=== WHAT IS ASKED ===
Could you write out, word for word, every line in the entries below from the one containing "green trapezoid at" down to the one containing "green line at", both ends included, and leave the pictures out?

=== EXTRACTED INFORMATION ===
* start *
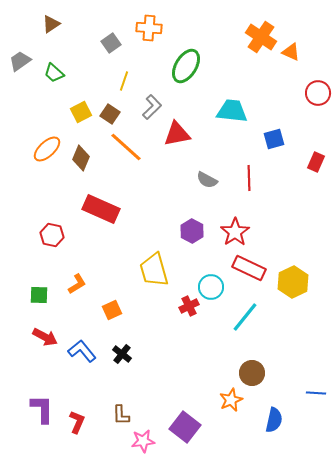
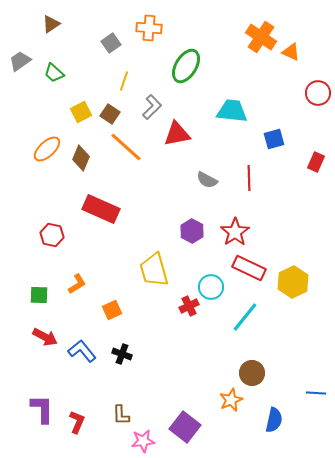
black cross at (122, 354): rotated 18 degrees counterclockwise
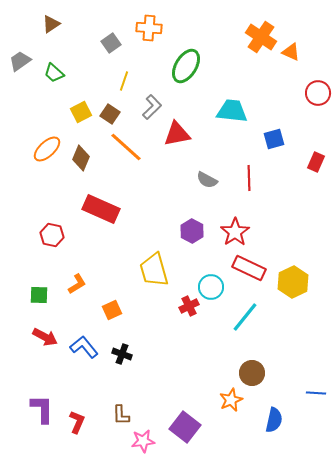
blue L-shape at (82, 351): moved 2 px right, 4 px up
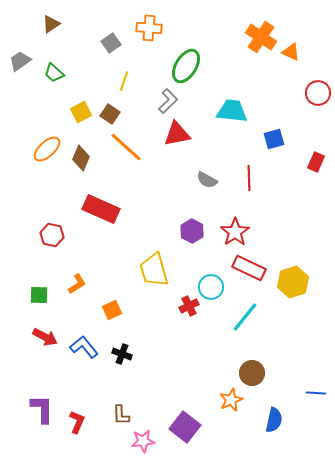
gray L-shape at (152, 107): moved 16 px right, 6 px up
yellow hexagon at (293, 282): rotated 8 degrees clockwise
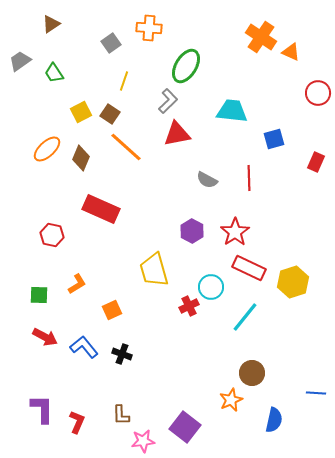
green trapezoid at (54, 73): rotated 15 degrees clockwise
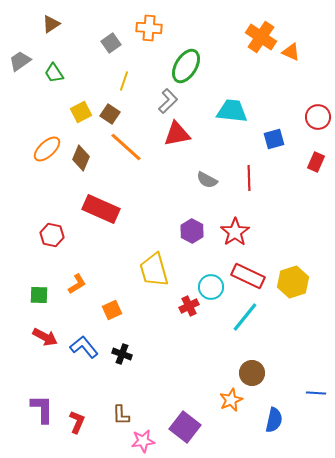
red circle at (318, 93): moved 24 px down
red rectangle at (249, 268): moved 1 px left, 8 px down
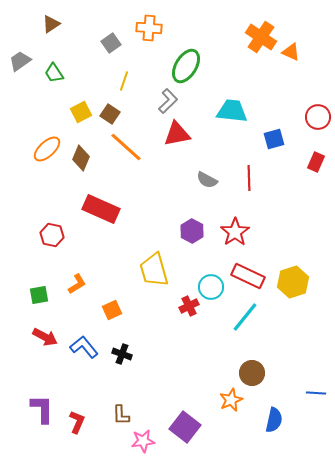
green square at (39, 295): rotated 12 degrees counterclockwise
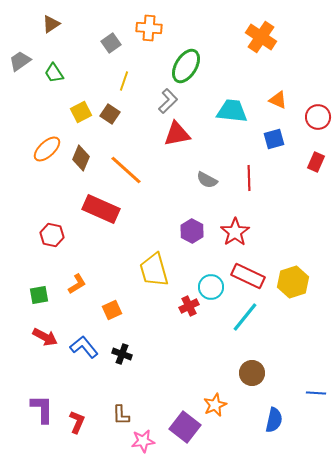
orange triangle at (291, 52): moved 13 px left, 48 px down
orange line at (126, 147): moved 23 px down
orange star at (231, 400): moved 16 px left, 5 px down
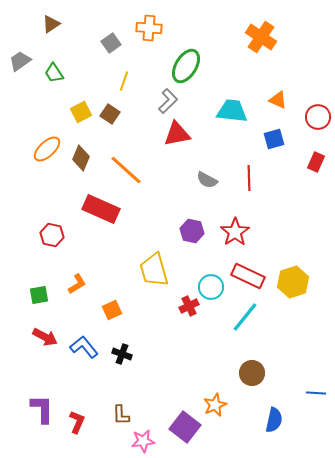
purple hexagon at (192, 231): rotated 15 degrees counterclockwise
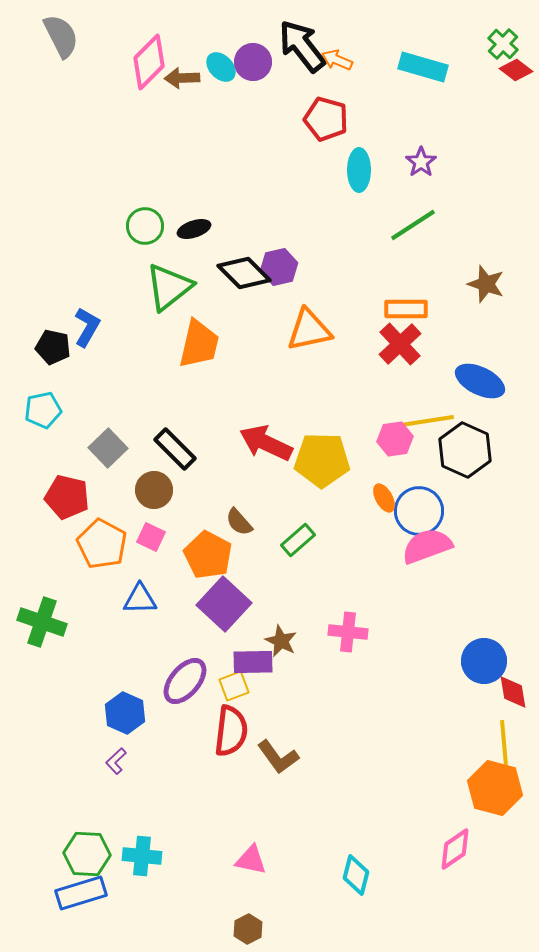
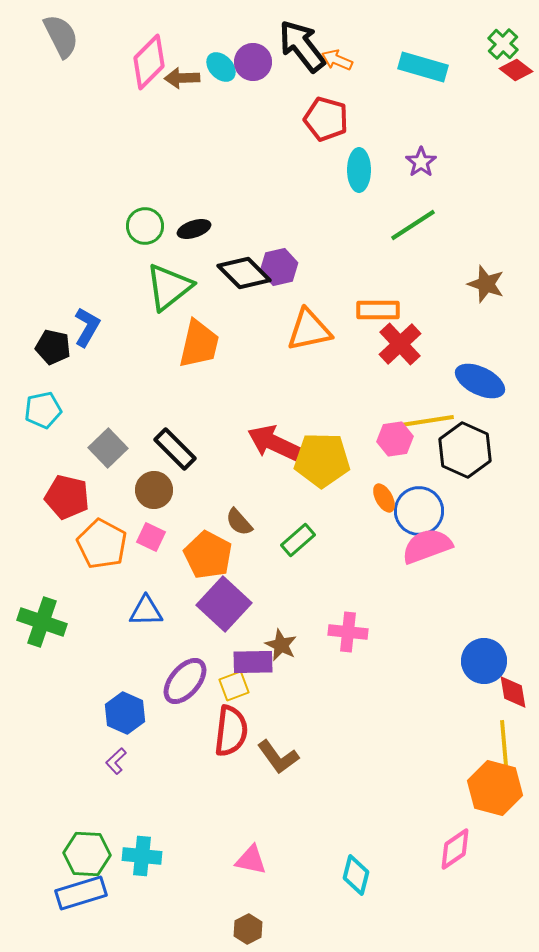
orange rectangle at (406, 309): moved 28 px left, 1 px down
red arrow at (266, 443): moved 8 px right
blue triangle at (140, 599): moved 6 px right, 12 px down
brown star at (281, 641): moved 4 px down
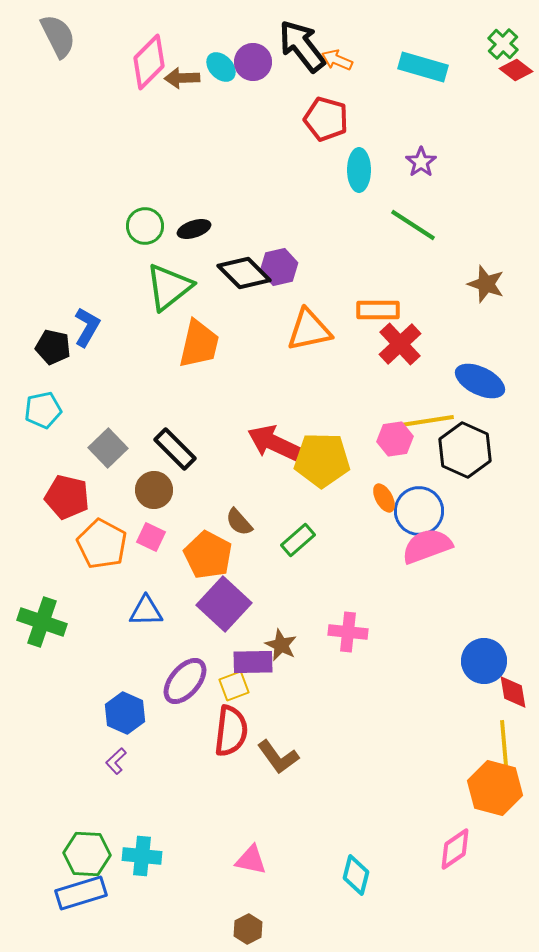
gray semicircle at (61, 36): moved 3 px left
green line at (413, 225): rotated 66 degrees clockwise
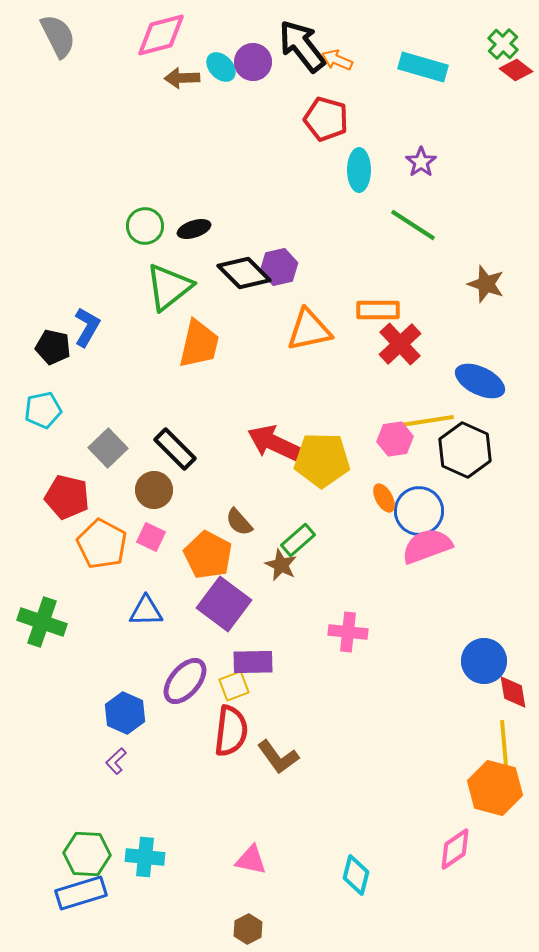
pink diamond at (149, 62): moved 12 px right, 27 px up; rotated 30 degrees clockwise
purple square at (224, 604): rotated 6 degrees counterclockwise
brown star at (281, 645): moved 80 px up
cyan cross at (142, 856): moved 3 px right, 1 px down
* end *
* start *
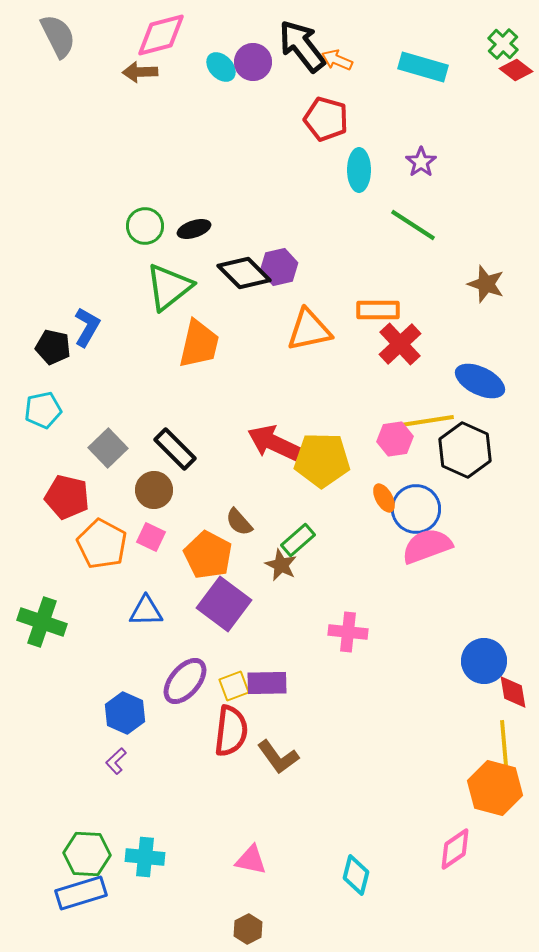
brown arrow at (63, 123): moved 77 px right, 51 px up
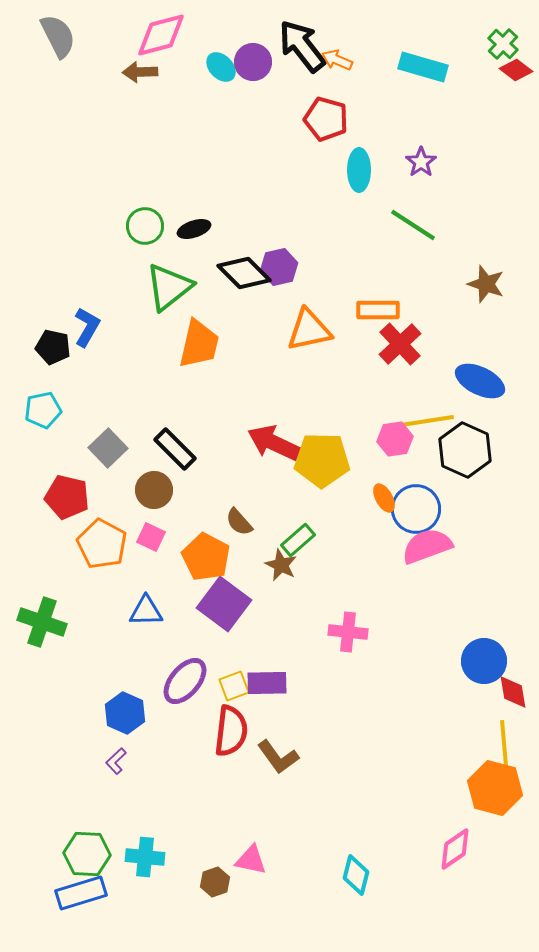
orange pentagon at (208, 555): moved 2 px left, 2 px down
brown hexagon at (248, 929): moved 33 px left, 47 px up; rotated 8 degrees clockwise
* end *
=== REPLY ===
green trapezoid at (54, 73): rotated 15 degrees clockwise
red circle at (318, 93): moved 24 px down
red rectangle at (249, 268): moved 1 px left, 8 px down
green square at (39, 295): rotated 12 degrees counterclockwise
orange triangle at (291, 52): moved 13 px left, 48 px down
orange line at (126, 147): moved 23 px down
orange star at (231, 400): moved 16 px left, 5 px down
purple hexagon at (192, 231): rotated 15 degrees counterclockwise
orange rectangle at (406, 309): moved 28 px left, 1 px down
red arrow at (266, 443): moved 8 px right
blue triangle at (140, 599): moved 6 px right, 12 px down
brown star at (281, 641): moved 4 px down
gray semicircle at (61, 36): moved 3 px left
green line at (413, 225): rotated 66 degrees clockwise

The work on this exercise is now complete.